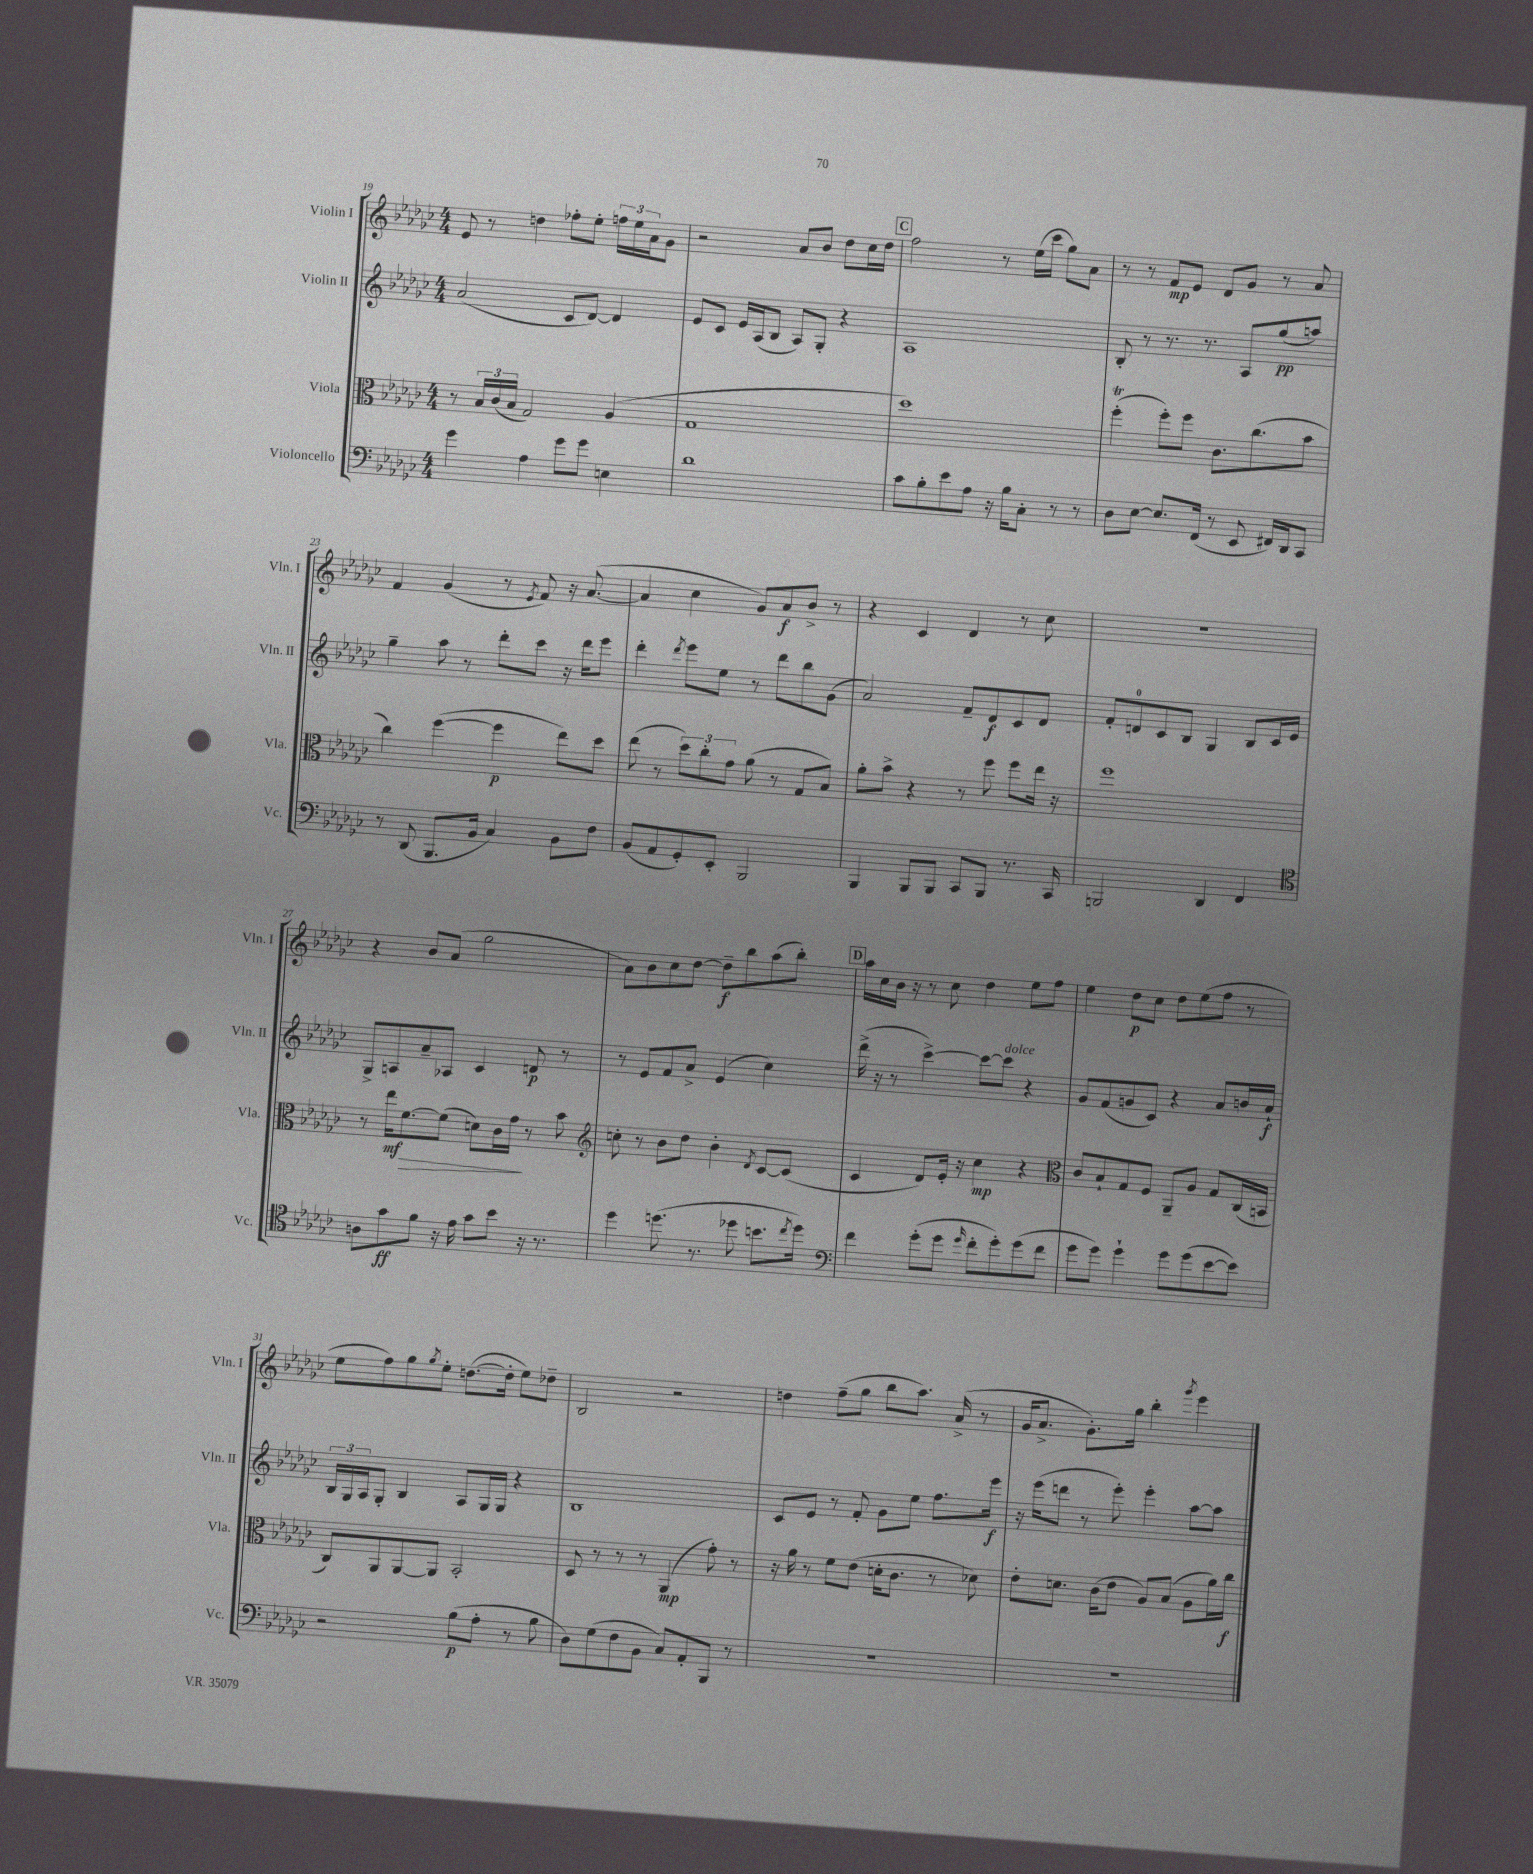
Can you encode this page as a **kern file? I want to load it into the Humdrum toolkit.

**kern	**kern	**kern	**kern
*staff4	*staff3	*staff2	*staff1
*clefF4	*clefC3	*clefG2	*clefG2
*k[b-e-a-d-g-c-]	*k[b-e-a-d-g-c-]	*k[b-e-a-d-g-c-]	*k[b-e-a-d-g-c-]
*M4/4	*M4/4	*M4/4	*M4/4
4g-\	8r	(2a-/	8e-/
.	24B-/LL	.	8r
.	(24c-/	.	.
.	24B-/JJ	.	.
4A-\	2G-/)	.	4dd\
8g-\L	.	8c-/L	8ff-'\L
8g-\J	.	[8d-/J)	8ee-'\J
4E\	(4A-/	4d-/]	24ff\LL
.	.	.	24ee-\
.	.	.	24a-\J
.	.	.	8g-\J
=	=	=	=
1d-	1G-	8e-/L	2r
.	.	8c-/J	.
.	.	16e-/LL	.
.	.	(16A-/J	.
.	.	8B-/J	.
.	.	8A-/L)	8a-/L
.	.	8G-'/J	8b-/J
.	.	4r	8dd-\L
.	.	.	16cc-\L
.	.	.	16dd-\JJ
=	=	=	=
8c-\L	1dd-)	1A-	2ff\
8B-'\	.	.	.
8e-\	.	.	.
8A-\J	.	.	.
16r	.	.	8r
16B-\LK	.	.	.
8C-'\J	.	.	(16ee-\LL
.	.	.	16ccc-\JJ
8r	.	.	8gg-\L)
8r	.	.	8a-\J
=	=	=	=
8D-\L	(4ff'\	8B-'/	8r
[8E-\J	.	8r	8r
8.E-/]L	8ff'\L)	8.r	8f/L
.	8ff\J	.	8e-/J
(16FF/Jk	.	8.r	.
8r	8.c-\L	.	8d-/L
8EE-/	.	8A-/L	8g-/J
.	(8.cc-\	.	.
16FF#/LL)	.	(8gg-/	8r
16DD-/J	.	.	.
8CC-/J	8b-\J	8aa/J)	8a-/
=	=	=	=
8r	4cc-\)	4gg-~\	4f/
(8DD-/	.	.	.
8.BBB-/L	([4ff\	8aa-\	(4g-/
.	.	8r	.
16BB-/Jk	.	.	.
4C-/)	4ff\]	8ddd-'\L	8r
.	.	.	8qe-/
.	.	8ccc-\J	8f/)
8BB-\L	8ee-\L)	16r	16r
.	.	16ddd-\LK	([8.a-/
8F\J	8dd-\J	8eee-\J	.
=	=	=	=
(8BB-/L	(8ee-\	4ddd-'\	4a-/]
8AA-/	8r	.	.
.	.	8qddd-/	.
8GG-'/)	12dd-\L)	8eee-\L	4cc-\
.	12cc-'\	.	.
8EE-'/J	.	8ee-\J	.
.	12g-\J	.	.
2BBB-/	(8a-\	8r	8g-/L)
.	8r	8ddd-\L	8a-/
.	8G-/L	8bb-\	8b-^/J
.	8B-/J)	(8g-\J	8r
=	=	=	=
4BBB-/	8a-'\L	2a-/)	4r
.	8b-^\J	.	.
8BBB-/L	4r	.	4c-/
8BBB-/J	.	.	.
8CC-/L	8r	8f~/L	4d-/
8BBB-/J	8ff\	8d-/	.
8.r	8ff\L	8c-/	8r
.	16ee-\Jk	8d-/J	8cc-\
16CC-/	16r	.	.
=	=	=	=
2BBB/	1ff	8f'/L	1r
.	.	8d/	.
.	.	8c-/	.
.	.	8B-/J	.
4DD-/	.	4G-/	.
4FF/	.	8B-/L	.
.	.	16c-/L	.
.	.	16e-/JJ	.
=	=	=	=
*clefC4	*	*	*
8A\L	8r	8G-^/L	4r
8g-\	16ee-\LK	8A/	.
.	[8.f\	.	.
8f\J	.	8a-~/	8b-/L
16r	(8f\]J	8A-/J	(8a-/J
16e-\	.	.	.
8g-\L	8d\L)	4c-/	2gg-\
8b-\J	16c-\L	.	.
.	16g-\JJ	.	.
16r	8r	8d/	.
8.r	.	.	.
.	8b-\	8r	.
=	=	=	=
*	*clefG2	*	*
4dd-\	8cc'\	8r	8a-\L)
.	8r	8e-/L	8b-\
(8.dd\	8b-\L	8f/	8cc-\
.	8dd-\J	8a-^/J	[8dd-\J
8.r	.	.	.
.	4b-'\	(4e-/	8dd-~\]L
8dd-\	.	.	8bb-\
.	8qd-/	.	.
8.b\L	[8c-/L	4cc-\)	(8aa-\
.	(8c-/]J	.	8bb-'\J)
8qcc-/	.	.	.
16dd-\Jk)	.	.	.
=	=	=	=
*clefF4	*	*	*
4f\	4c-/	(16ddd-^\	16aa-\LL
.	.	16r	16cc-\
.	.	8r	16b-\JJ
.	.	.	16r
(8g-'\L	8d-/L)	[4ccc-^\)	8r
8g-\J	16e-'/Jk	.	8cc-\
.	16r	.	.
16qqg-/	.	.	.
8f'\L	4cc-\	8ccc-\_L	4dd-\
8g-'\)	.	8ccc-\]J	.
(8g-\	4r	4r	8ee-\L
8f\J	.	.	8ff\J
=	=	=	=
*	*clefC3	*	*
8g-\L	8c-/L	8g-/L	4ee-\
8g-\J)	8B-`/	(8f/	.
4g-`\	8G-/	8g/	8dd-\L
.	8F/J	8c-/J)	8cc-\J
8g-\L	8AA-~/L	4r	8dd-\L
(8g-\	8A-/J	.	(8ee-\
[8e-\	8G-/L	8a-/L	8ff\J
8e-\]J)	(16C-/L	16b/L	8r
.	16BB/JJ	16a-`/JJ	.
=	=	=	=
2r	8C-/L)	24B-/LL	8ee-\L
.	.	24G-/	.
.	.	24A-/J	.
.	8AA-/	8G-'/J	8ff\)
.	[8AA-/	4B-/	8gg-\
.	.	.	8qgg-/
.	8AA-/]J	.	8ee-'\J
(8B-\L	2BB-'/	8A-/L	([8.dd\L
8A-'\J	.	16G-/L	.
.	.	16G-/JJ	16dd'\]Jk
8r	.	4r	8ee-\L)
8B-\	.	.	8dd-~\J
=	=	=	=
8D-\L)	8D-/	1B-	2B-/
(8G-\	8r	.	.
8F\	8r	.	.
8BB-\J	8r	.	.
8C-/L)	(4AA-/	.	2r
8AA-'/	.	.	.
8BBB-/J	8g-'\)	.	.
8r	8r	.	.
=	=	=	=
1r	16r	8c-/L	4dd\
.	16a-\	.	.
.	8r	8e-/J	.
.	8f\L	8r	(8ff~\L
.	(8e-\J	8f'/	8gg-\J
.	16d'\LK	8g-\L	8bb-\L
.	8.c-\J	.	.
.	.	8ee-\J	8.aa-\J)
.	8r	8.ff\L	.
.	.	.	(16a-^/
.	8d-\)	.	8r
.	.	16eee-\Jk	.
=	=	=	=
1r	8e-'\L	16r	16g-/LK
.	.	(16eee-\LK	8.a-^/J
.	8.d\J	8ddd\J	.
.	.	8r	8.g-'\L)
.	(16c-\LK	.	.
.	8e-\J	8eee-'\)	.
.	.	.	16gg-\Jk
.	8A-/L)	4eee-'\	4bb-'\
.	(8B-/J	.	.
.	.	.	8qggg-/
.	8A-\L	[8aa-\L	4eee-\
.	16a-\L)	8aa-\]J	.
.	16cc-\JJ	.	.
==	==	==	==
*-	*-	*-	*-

• _The task_: Please pull out each line of the rows above that contains the string "kern", treating uppercase and lowercase as different.

• _Full response_:
Can you encode this page as a **kern file? I want to load it into the Humdrum toolkit.
**kern	**kern	**kern	**kern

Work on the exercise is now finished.